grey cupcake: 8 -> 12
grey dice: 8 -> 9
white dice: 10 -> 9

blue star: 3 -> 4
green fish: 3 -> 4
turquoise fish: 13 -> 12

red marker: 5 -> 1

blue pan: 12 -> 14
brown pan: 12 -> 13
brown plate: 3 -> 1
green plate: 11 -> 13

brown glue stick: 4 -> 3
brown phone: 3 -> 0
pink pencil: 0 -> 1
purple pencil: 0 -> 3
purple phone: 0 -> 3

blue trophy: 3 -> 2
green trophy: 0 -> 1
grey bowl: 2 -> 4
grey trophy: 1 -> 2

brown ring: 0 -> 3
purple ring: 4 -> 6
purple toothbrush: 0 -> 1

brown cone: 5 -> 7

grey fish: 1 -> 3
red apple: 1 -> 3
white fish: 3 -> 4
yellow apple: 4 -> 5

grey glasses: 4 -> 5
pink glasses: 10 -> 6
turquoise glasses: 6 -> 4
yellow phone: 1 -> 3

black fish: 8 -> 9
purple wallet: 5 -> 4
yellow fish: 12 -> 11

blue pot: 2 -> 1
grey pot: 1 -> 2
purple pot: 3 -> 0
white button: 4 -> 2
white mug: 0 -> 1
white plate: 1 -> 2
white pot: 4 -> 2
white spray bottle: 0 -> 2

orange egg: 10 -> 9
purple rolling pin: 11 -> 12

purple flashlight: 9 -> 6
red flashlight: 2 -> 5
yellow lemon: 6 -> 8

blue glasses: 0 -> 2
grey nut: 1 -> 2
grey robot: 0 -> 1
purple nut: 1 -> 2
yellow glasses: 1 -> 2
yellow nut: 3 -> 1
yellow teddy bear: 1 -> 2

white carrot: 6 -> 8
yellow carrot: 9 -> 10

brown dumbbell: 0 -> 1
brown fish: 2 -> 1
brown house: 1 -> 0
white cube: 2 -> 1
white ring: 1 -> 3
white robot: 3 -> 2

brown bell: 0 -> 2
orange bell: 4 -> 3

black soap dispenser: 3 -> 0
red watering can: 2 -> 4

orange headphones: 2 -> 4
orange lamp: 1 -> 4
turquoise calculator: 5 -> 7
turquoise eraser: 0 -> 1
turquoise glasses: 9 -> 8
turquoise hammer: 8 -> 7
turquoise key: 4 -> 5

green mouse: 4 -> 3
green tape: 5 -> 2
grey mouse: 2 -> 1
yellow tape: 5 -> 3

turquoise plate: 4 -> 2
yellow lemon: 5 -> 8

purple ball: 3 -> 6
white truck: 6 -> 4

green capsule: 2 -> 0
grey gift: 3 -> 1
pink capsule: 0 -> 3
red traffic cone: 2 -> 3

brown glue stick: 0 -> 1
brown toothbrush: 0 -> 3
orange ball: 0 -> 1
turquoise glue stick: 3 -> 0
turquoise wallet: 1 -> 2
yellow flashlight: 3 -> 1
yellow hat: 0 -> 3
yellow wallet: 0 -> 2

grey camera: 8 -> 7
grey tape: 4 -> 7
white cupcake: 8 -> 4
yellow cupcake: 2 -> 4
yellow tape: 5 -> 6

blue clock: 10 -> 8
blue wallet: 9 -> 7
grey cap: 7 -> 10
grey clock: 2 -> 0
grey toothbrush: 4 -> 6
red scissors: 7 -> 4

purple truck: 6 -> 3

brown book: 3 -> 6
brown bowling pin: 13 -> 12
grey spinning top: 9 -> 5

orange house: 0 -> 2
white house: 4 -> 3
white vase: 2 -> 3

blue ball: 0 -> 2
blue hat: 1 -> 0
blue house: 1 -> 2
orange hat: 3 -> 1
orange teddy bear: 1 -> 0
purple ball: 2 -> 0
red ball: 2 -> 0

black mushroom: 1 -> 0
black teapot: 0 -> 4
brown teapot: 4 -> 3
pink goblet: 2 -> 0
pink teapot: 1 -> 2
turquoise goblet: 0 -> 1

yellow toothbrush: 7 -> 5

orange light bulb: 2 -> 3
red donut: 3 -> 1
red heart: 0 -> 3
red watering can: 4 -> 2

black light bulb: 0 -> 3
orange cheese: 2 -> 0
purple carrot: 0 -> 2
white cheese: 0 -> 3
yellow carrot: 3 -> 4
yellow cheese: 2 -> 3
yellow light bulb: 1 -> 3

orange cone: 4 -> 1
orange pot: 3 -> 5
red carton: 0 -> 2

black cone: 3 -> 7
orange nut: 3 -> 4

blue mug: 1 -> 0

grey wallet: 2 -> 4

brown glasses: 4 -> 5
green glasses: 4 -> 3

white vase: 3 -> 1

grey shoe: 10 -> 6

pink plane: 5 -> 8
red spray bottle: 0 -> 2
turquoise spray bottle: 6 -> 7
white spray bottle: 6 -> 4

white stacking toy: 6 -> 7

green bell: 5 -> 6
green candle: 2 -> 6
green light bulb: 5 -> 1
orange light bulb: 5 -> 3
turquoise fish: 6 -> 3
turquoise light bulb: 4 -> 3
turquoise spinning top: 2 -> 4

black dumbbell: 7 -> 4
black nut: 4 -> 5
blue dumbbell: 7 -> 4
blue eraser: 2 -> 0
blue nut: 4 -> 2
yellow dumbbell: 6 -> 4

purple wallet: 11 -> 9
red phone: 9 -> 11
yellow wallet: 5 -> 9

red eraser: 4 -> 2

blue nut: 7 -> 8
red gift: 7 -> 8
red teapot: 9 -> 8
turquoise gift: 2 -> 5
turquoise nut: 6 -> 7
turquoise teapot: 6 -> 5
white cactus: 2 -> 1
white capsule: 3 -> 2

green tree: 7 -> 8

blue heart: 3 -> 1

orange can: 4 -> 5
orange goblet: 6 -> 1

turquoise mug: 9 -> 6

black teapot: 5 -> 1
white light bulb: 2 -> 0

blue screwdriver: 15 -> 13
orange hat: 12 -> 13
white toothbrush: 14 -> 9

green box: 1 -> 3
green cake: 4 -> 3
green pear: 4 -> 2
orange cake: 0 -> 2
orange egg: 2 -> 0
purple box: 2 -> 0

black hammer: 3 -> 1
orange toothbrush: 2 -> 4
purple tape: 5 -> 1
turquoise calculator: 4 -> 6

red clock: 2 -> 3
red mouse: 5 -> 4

**EXERCISE:**
The number of lines in the listing above that contain "bear" is all that should be stated.

**SOLUTION FOR THIS PROBLEM:**
2